**Work instructions**
Please repeat the records word for word and skip the pictures.
(Task material Opens)
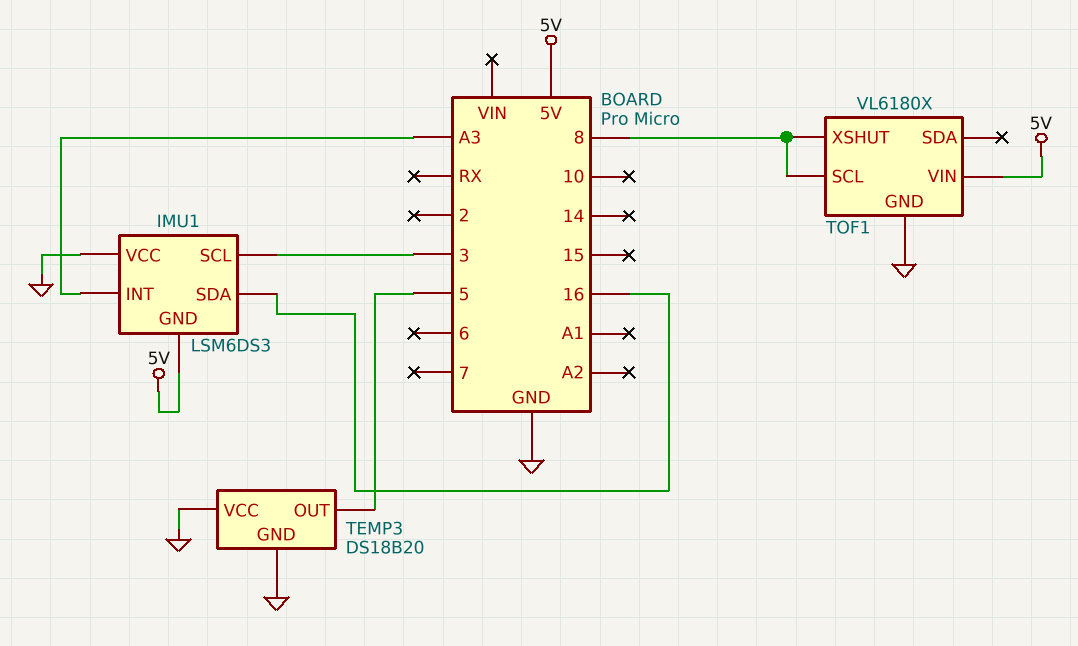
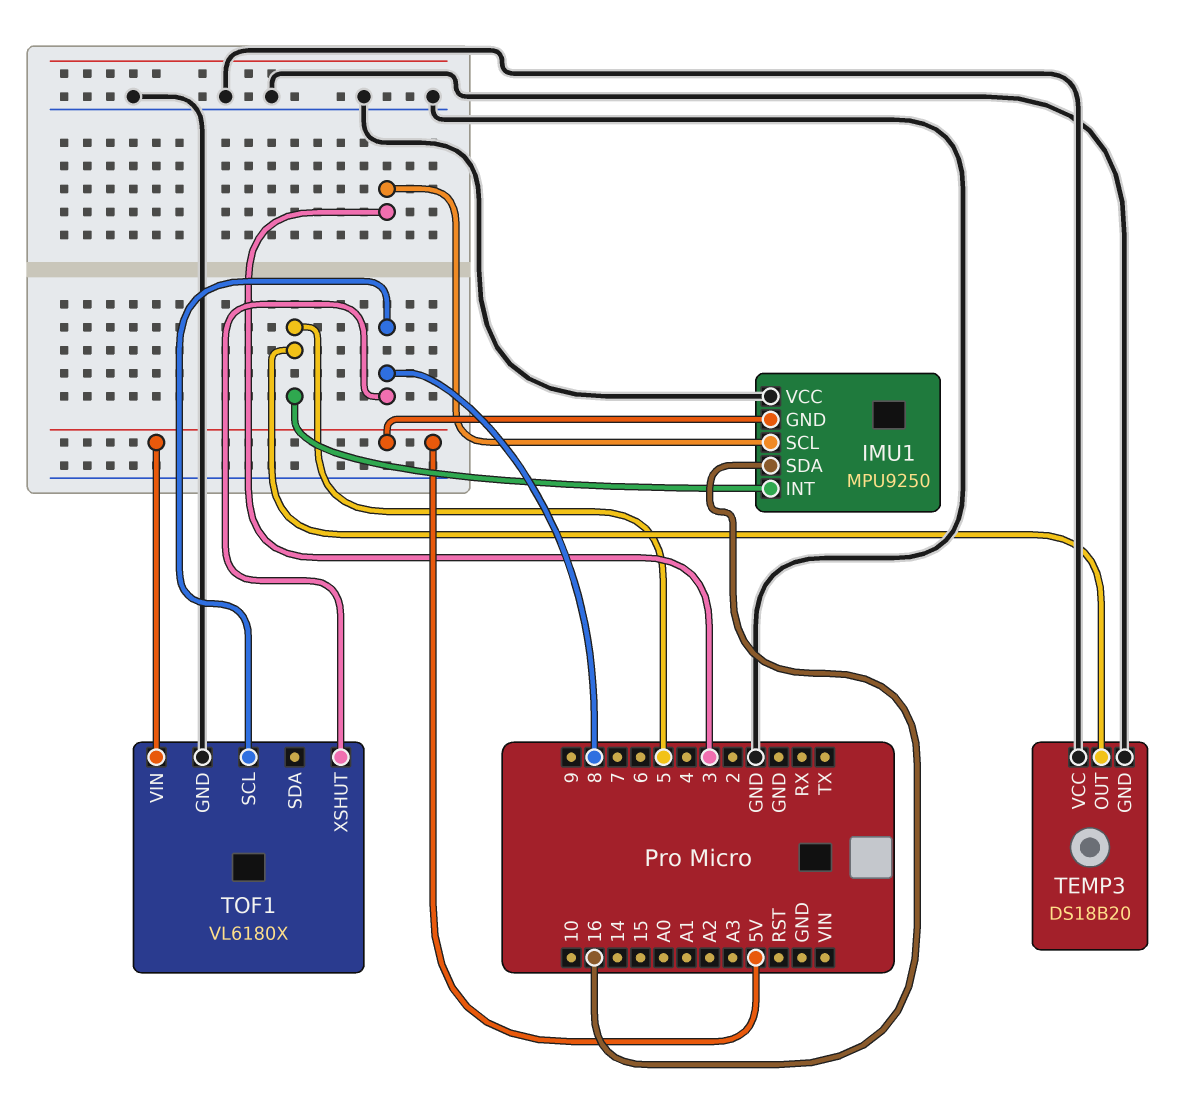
IMU1: LSM6DS3 -> MPU9250
IMU1 pin INT: A3 -> 5

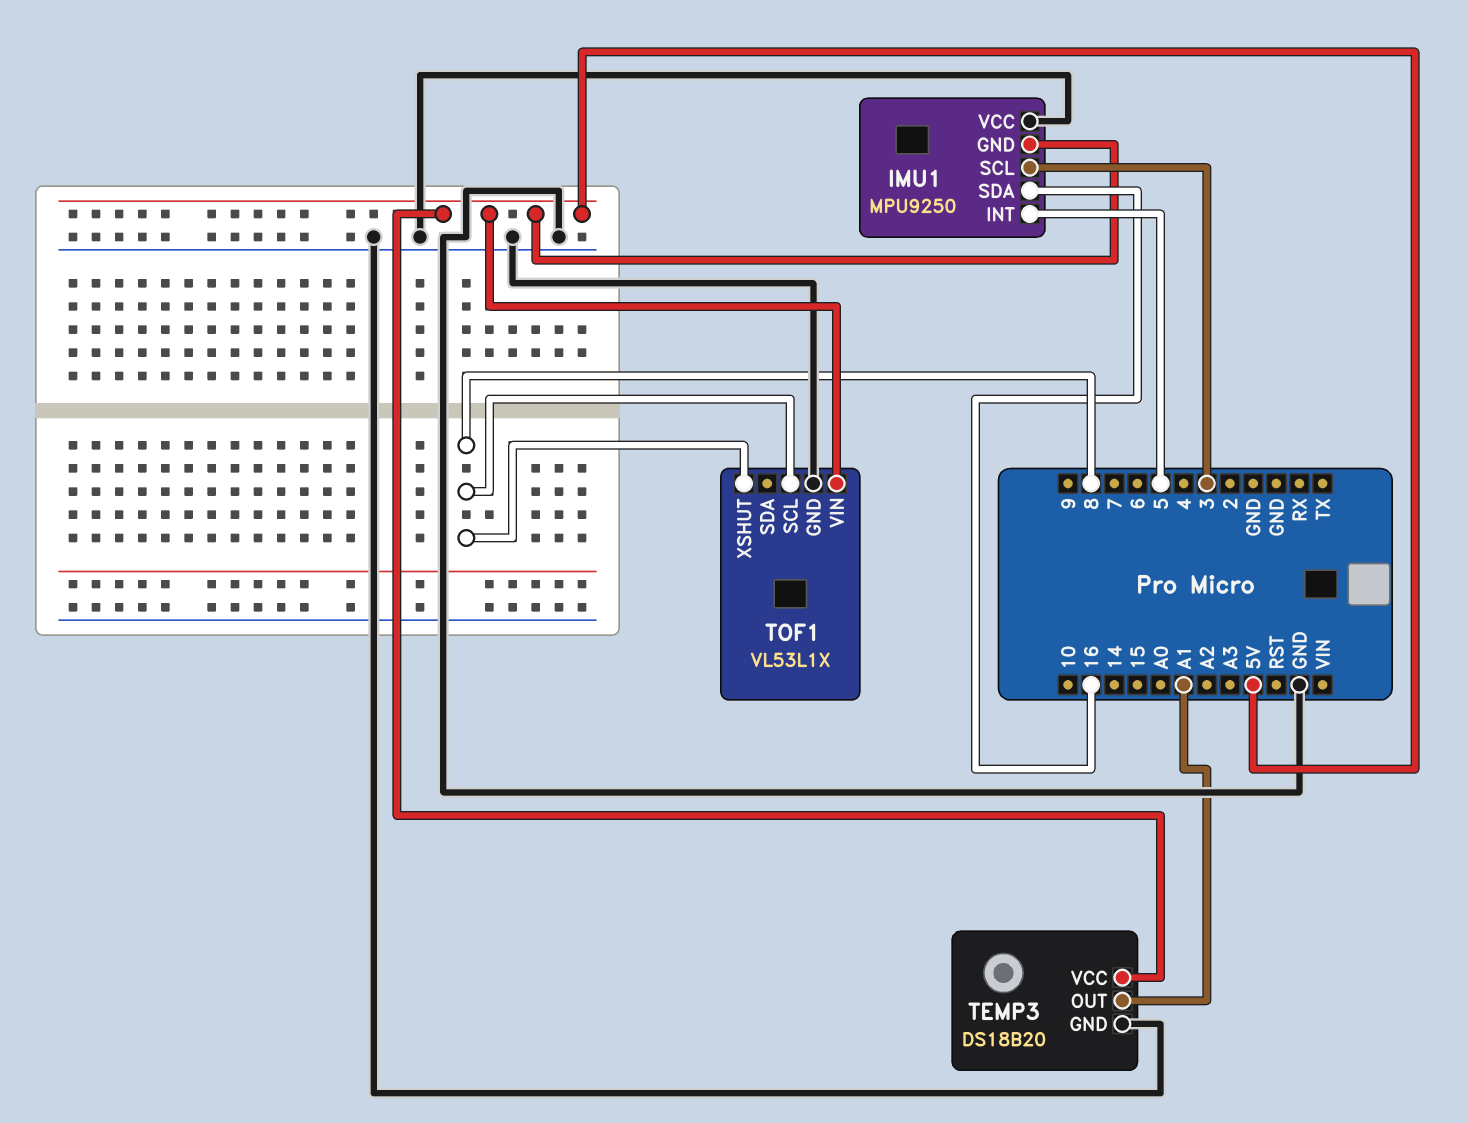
TEMP3 pin OUT: 5 -> A1
TEMP3 pin VCC: GND -> 5V
TOF1: VL6180X -> VL53L1X

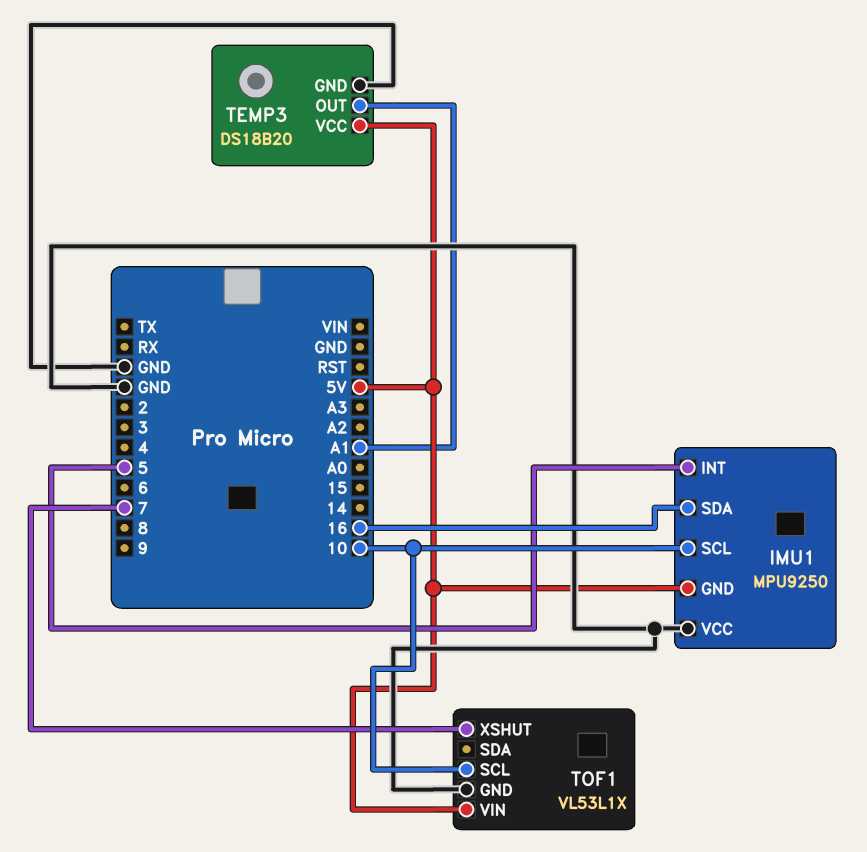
IMU1 pin SCL: 3 -> 10
TOF1 pin SCL: 8 -> 10
TOF1 pin XSHUT: 8 -> 7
(Task material Closes)
**Task answer**
IMU1: LSM6DS3 -> MPU9250
IMU1 pin INT: A3 -> 5

TEMP3 pin OUT: 5 -> A1
TEMP3 pin VCC: GND -> 5V
TOF1: VL6180X -> VL53L1X

IMU1 pin SCL: 3 -> 10
TOF1 pin SCL: 8 -> 10
TOF1 pin XSHUT: 8 -> 7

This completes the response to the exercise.